* **PROBLEM REQUIREMENTS**: Check each line of the material below for "pink", then copy the ones that contain it.

── STUDY MATERIAL

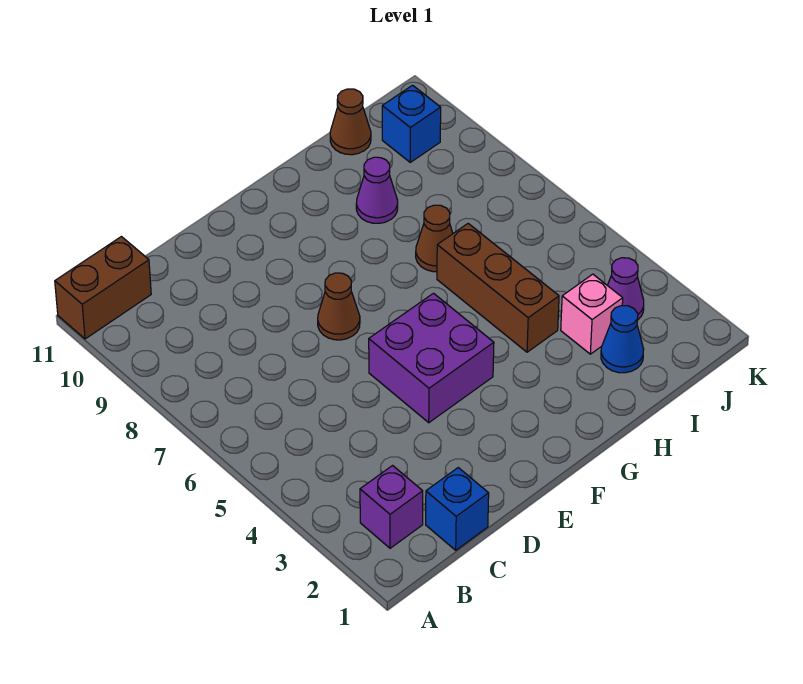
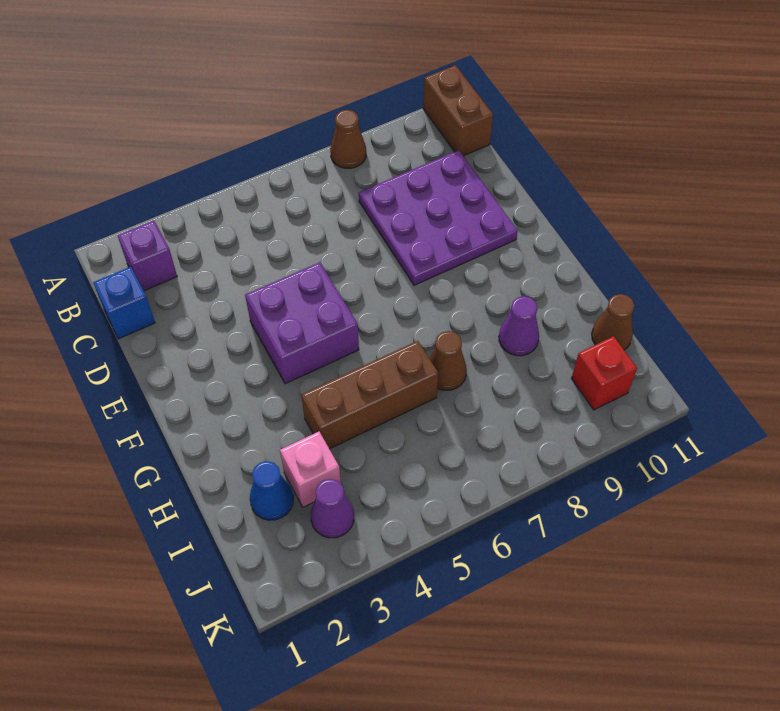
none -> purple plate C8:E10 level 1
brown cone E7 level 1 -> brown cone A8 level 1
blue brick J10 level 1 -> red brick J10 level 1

────
── STUDY MATERIAL

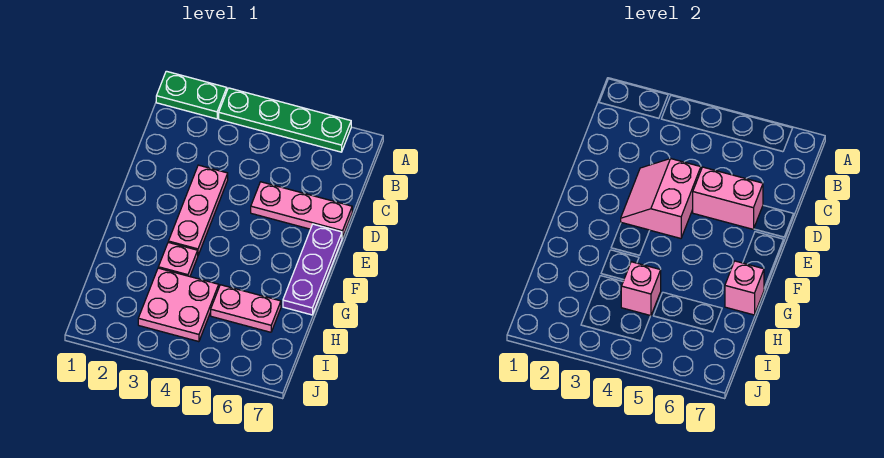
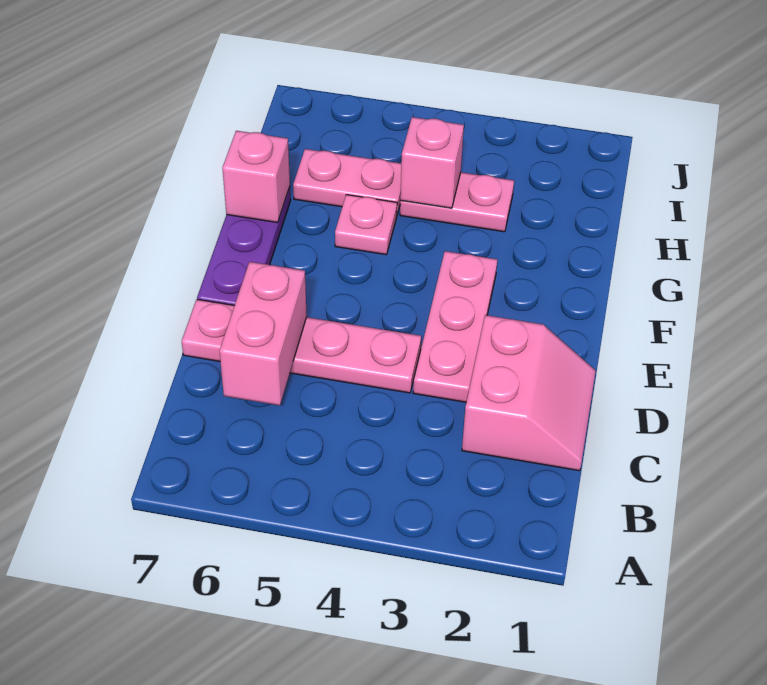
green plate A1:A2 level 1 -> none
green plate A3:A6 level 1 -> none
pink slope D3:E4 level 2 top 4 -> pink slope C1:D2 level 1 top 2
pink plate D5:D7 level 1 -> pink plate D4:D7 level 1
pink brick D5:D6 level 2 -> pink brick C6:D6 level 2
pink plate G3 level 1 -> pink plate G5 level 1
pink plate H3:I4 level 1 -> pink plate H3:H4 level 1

────

* **SOLUTION TO THIS EXERCISE**:
pink slope D3:E4 level 2 top 4 -> pink slope C1:D2 level 1 top 2
pink plate D5:D7 level 1 -> pink plate D4:D7 level 1
pink brick D5:D6 level 2 -> pink brick C6:D6 level 2
pink plate G3 level 1 -> pink plate G5 level 1
pink plate H3:I4 level 1 -> pink plate H3:H4 level 1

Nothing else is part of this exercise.